Output, with no changes, the span of lines that opens with the line containing "Answer in <instances>...</instances>." and closes with the last line.

### [Collected data]
------------------------------------------------

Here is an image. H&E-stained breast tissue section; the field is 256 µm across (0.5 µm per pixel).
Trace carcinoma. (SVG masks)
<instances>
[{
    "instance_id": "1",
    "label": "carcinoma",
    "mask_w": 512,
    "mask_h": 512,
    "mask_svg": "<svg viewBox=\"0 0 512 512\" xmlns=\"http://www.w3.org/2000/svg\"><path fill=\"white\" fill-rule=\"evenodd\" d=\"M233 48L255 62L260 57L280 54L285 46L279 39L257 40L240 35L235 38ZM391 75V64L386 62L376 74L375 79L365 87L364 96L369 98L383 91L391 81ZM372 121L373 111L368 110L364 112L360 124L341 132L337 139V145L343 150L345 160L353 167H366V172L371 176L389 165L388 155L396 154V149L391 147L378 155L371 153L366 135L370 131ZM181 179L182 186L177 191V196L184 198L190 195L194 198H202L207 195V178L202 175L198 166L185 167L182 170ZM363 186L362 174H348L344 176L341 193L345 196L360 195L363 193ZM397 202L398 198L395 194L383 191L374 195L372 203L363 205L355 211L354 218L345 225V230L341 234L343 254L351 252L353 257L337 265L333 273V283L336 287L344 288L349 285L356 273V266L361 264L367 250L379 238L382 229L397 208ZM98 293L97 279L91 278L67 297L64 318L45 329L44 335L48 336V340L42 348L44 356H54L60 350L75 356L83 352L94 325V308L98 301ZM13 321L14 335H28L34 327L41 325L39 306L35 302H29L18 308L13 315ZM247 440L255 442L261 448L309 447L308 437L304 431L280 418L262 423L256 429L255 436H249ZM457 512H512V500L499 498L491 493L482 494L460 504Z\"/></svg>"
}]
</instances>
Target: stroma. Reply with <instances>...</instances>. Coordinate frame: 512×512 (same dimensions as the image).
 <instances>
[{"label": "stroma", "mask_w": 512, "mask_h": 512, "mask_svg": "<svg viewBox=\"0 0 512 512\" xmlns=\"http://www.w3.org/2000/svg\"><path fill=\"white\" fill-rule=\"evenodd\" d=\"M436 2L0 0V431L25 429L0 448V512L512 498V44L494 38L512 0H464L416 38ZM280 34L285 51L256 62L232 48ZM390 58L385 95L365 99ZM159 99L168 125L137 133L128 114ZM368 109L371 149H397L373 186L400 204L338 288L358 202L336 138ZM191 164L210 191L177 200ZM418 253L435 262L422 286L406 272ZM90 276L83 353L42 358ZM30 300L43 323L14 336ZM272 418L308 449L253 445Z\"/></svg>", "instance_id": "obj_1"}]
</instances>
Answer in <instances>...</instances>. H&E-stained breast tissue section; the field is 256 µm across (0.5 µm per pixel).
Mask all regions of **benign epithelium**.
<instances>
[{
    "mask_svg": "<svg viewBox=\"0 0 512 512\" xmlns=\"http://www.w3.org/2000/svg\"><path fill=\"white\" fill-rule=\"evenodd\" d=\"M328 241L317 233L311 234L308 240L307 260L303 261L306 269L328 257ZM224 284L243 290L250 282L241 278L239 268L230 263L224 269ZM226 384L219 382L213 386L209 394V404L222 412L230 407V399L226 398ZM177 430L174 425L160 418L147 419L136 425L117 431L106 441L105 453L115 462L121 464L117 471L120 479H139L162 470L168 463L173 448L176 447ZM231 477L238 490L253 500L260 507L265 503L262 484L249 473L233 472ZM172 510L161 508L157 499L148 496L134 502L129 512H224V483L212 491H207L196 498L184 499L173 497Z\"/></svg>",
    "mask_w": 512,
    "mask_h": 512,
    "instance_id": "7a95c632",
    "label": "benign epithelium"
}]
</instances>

------------------------------------------------

### [Correct answer]
Answer in <instances>...</instances>. H&E-stained breast tissue section; the field is 256 µm across (0.5 µm per pixel).
Mask all regions of **benign epithelium**.
<instances>
[{
    "mask_svg": "<svg viewBox=\"0 0 512 512\" xmlns=\"http://www.w3.org/2000/svg\"><path fill=\"white\" fill-rule=\"evenodd\" d=\"M328 241L317 233L311 234L308 240L307 260L303 261L306 269L328 257ZM224 284L243 290L250 282L241 278L239 268L230 263L224 269ZM226 384L219 382L213 386L209 394V404L222 412L230 407V399L226 398ZM177 430L174 425L160 418L147 419L136 425L117 431L106 441L105 453L115 462L121 464L117 471L120 479H139L162 470L168 463L173 448L176 447ZM231 477L238 490L253 500L260 507L265 503L262 484L249 473L233 472ZM172 510L161 508L157 499L148 496L134 502L129 512H224V483L212 491H207L196 498L184 499L173 497Z\"/></svg>",
    "mask_w": 512,
    "mask_h": 512,
    "instance_id": "7a95c632",
    "label": "benign epithelium"
}]
</instances>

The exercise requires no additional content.